What is expected: Run through the records and show each line that includes the string "degrees".

Dataset entries:
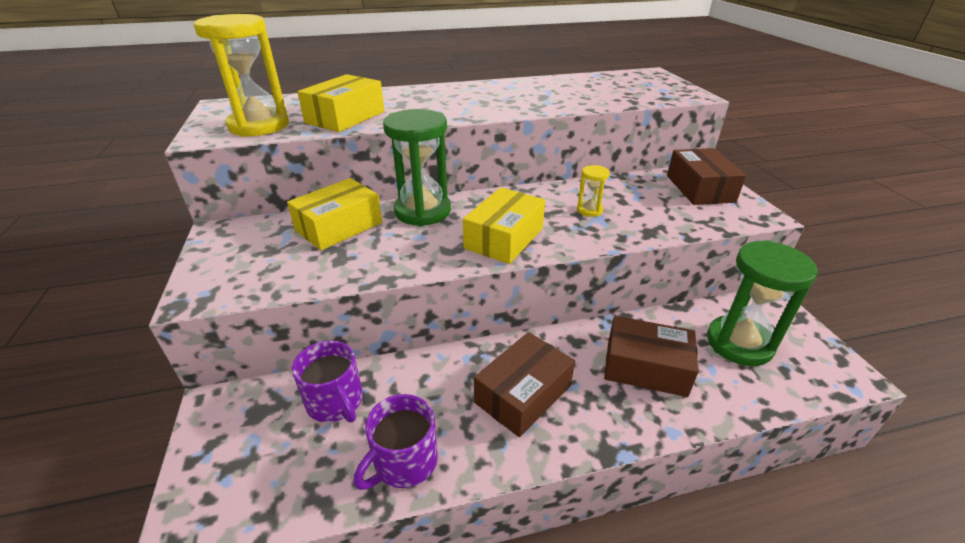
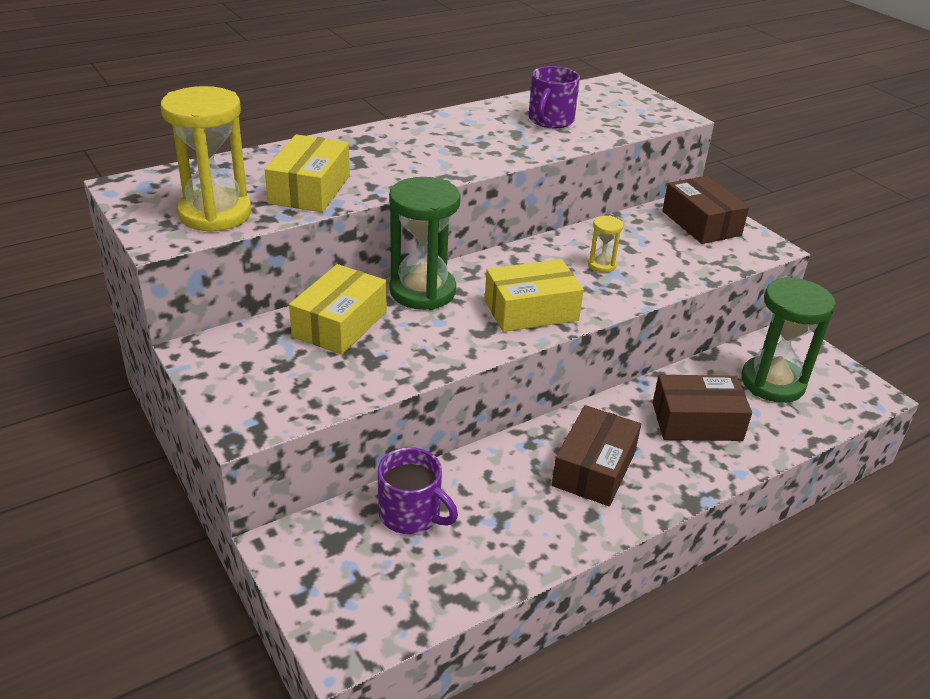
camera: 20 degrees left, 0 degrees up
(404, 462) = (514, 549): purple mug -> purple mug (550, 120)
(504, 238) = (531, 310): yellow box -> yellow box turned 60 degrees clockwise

...

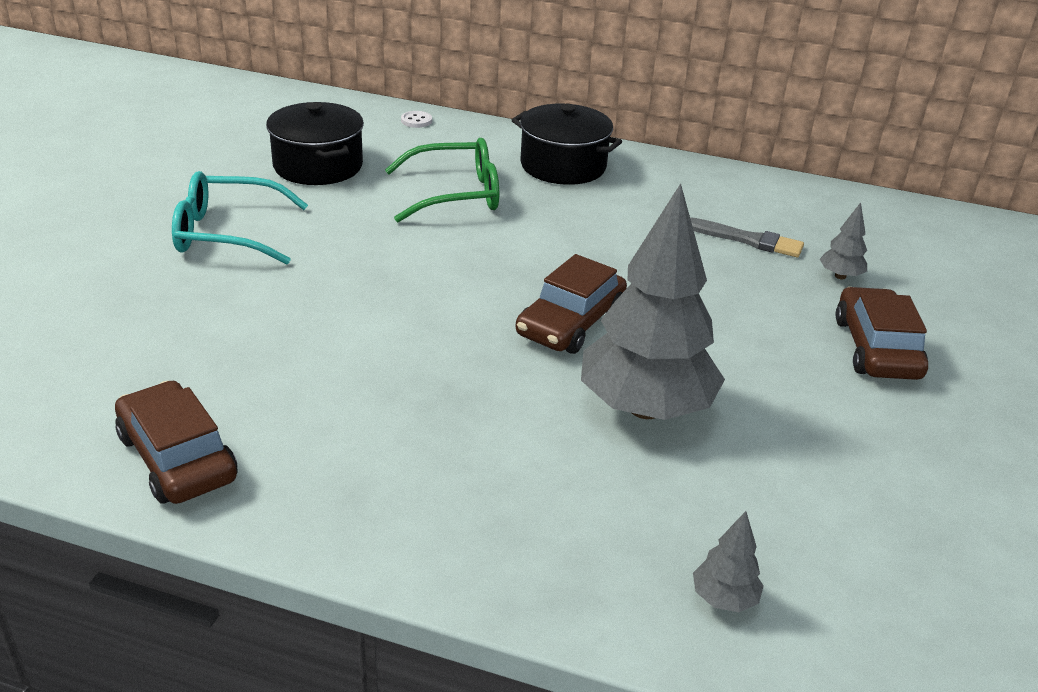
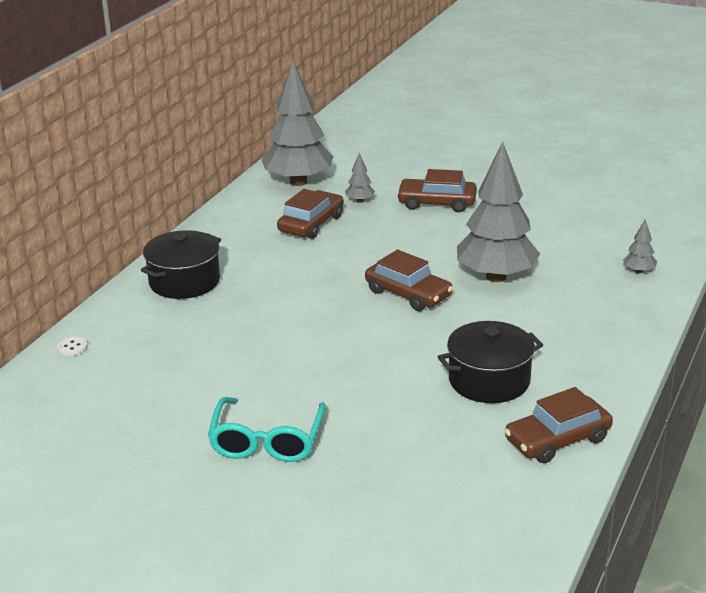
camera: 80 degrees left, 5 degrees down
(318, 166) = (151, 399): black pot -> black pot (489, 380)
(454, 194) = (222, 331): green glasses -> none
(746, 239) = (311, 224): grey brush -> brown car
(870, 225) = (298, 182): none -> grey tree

Response:
camera: 20 degrees left, 0 degrees up
(504, 238) = (531, 310): yellow box -> yellow box turned 60 degrees clockwise
camera: 80 degrees left, 5 degrees down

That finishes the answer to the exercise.